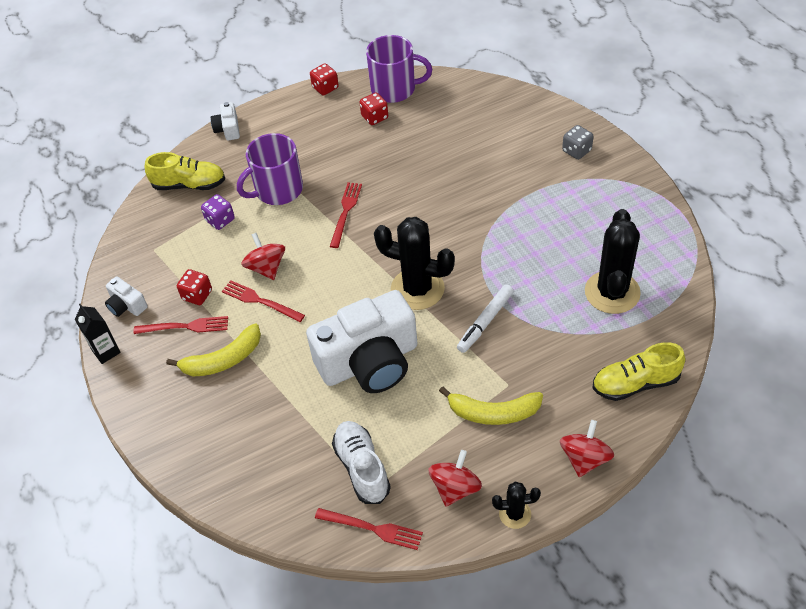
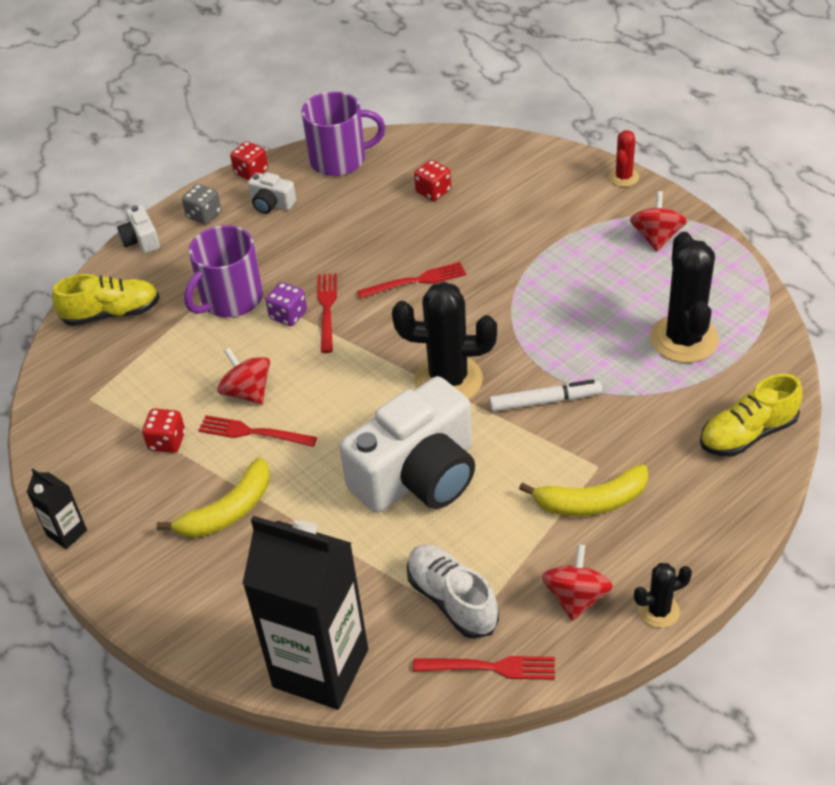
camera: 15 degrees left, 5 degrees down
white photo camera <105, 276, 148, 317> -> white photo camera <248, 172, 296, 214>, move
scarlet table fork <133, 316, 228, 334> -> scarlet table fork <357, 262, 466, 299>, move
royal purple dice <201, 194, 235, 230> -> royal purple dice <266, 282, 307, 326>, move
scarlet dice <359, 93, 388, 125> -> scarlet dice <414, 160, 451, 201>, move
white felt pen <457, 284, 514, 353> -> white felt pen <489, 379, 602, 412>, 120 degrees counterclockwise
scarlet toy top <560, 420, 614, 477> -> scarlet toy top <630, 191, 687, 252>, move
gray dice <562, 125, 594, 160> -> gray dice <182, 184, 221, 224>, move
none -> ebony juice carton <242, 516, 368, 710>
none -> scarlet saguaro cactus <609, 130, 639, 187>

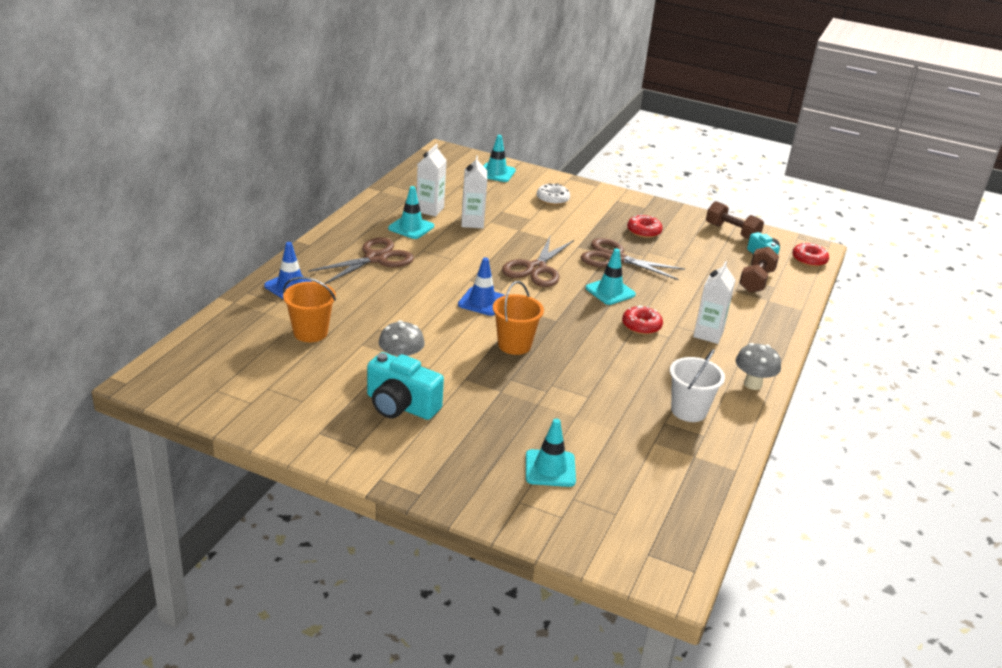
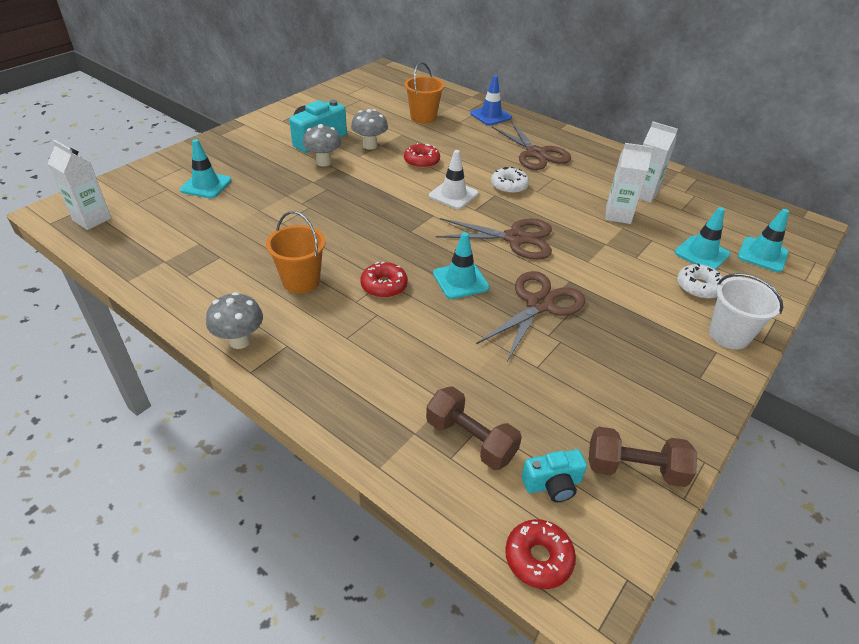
camera: 105 degrees right, 10 degrees up
aqua traffic cone <388, 186, 434, 239> -> aqua traffic cone <675, 207, 730, 270>, move
cobalt traffic cone <458, 257, 505, 316> -> white traffic cone <429, 150, 478, 209>
bright orange pail <493, 281, 544, 355> -> bright orange pail <266, 211, 326, 294>, move
brown shears <502, 236, 574, 287> -> brown shears <436, 218, 552, 260>, 150 degrees clockwise
scarlet doughnut <627, 214, 663, 238> -> scarlet doughnut <404, 143, 440, 169>, move
white pail <670, 349, 725, 422> -> white pail <709, 273, 783, 349>, move
white juice carton <693, 261, 736, 344> -> white juice carton <47, 140, 111, 230>, move
brown dumbbell <706, 201, 764, 239> -> brown dumbbell <589, 427, 697, 487>, 45 degrees clockwise
none -> gray fungus <303, 124, 342, 166>
none -> white doughnut <491, 167, 529, 194>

= = = = = = =

EXERCISE REQUIREMENTS: Please show, exactly as written, every line above that contains the word "doughnut".

EXERCISE RESPONSE:
scarlet doughnut <627, 214, 663, 238> -> scarlet doughnut <404, 143, 440, 169>, move
none -> white doughnut <491, 167, 529, 194>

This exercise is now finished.